Retype every line from the start of the entries below down to the line with "brown toothbrush [312,262,366,315]", both ends included; skip the pictures.

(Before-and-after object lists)

=== Section Start ===

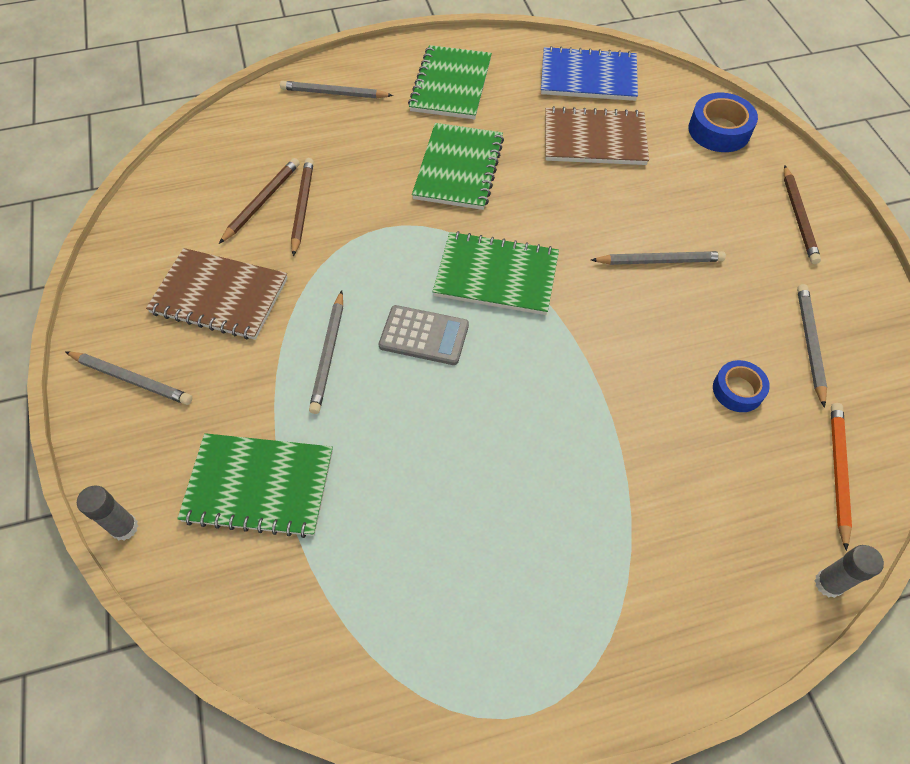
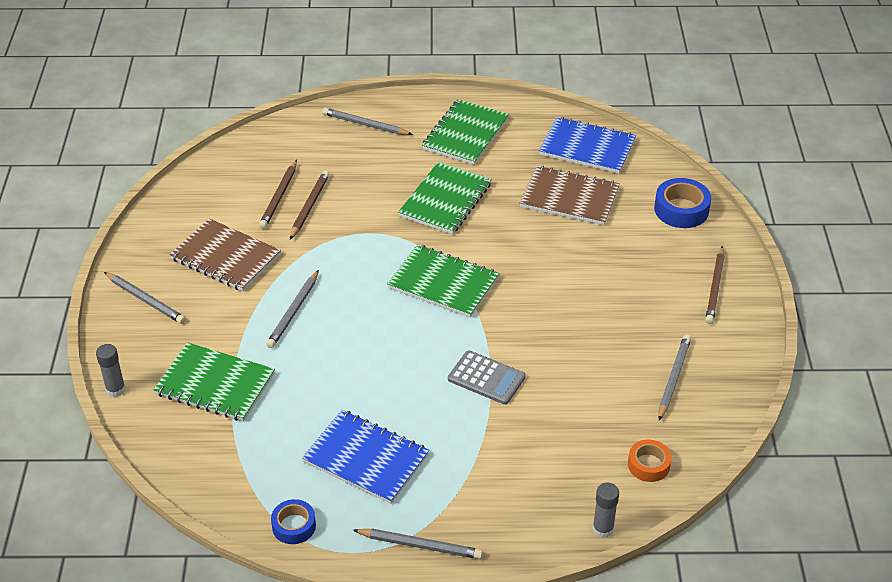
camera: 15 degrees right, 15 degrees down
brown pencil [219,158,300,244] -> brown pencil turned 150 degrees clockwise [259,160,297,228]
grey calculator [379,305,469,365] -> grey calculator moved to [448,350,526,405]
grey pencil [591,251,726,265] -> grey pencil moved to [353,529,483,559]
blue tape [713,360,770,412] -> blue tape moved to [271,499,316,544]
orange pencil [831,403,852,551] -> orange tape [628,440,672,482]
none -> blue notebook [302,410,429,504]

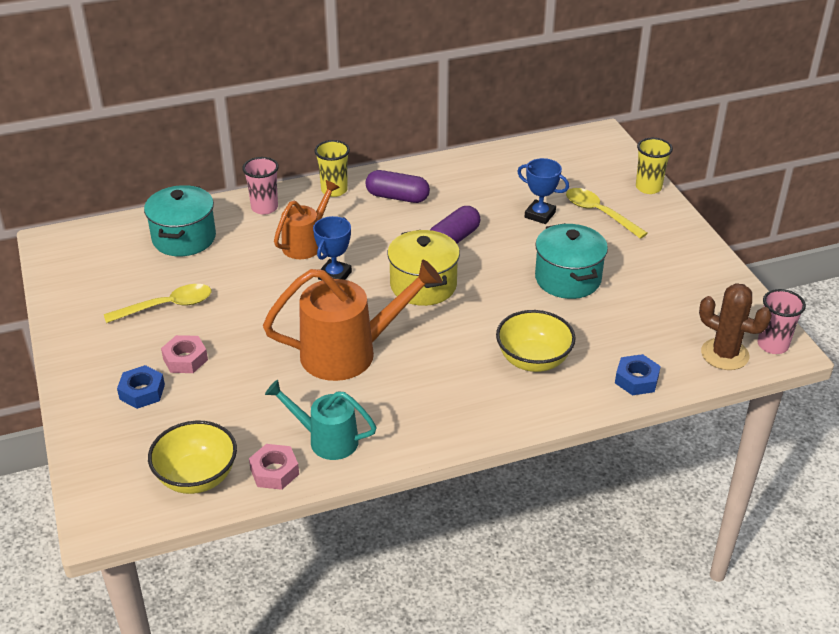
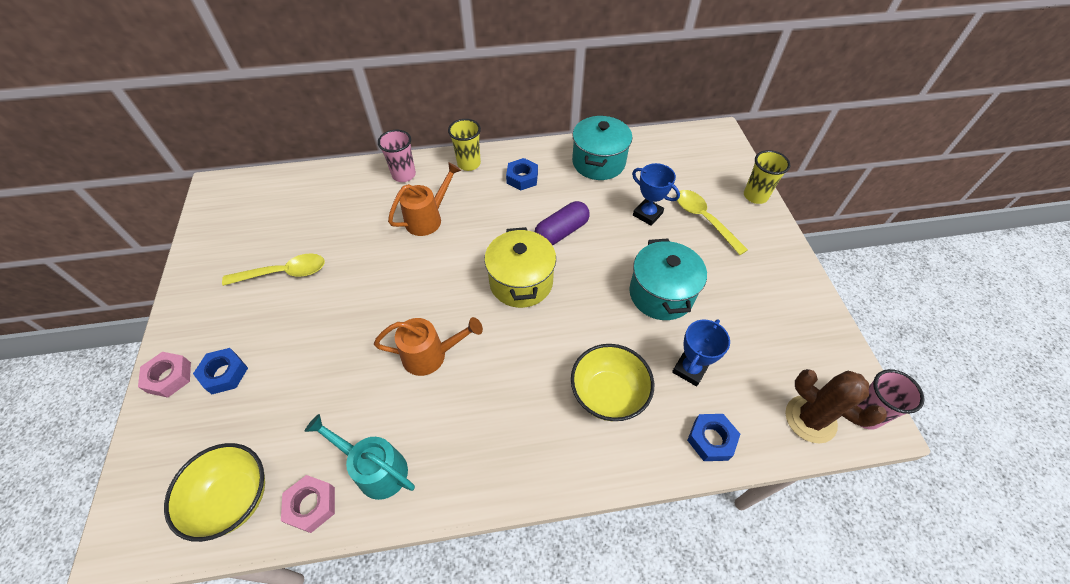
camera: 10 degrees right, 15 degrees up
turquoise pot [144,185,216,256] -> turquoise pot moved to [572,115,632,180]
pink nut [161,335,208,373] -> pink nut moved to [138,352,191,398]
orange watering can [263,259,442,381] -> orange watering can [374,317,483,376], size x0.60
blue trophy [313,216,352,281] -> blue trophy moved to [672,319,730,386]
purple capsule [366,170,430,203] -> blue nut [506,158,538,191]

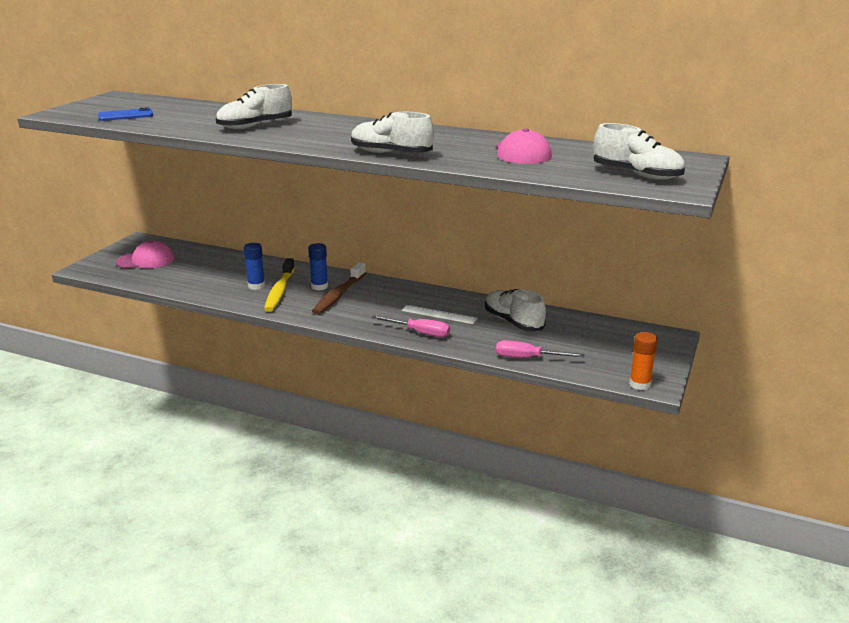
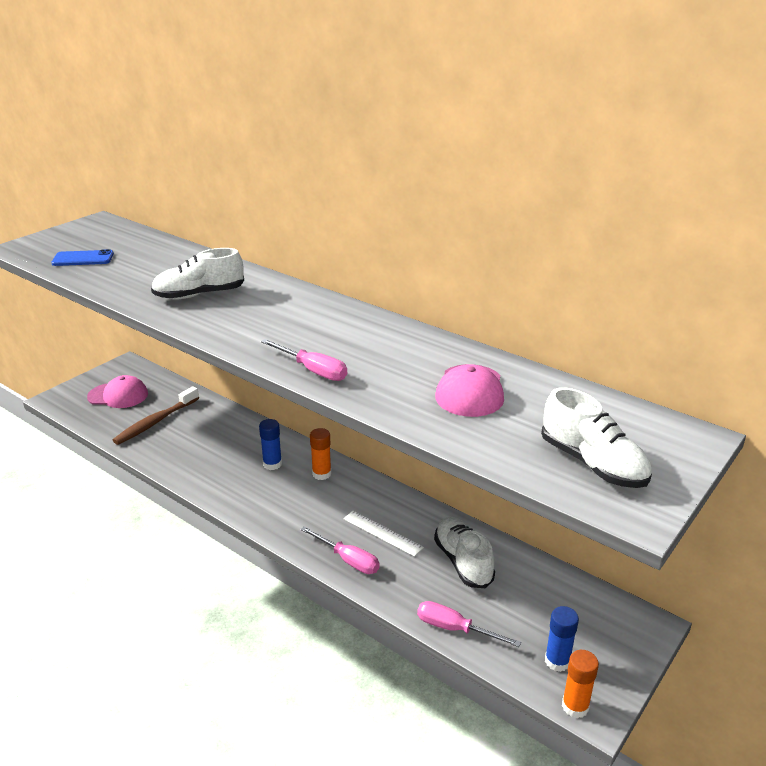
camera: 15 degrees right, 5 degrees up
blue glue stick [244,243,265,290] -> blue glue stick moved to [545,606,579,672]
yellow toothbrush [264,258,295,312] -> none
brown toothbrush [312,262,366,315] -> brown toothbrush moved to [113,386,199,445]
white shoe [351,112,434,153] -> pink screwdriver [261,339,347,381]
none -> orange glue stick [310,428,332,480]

=== Section End ===

Written answer:
camera: 15 degrees right, 15 degrees down
brown pencil [219,158,300,244] -> brown pencil turned 150 degrees clockwise [259,160,297,228]
grey calculator [379,305,469,365] -> grey calculator moved to [448,350,526,405]
grey pencil [591,251,726,265] -> grey pencil moved to [353,529,483,559]
blue tape [713,360,770,412] -> blue tape moved to [271,499,316,544]
orange pencil [831,403,852,551] -> orange tape [628,440,672,482]
none -> blue notebook [302,410,429,504]

camera: 10 degrees right, 15 degrees up
turquoise pot [144,185,216,256] -> turquoise pot moved to [572,115,632,180]
pink nut [161,335,208,373] -> pink nut moved to [138,352,191,398]
orange watering can [263,259,442,381] -> orange watering can [374,317,483,376], size x0.60
blue trophy [313,216,352,281] -> blue trophy moved to [672,319,730,386]
purple capsule [366,170,430,203] -> blue nut [506,158,538,191]

camera: 15 degrees right, 5 degrees up
blue glue stick [244,243,265,290] -> blue glue stick moved to [545,606,579,672]
yellow toothbrush [264,258,295,312] -> none
brown toothbrush [312,262,366,315] -> brown toothbrush moved to [113,386,199,445]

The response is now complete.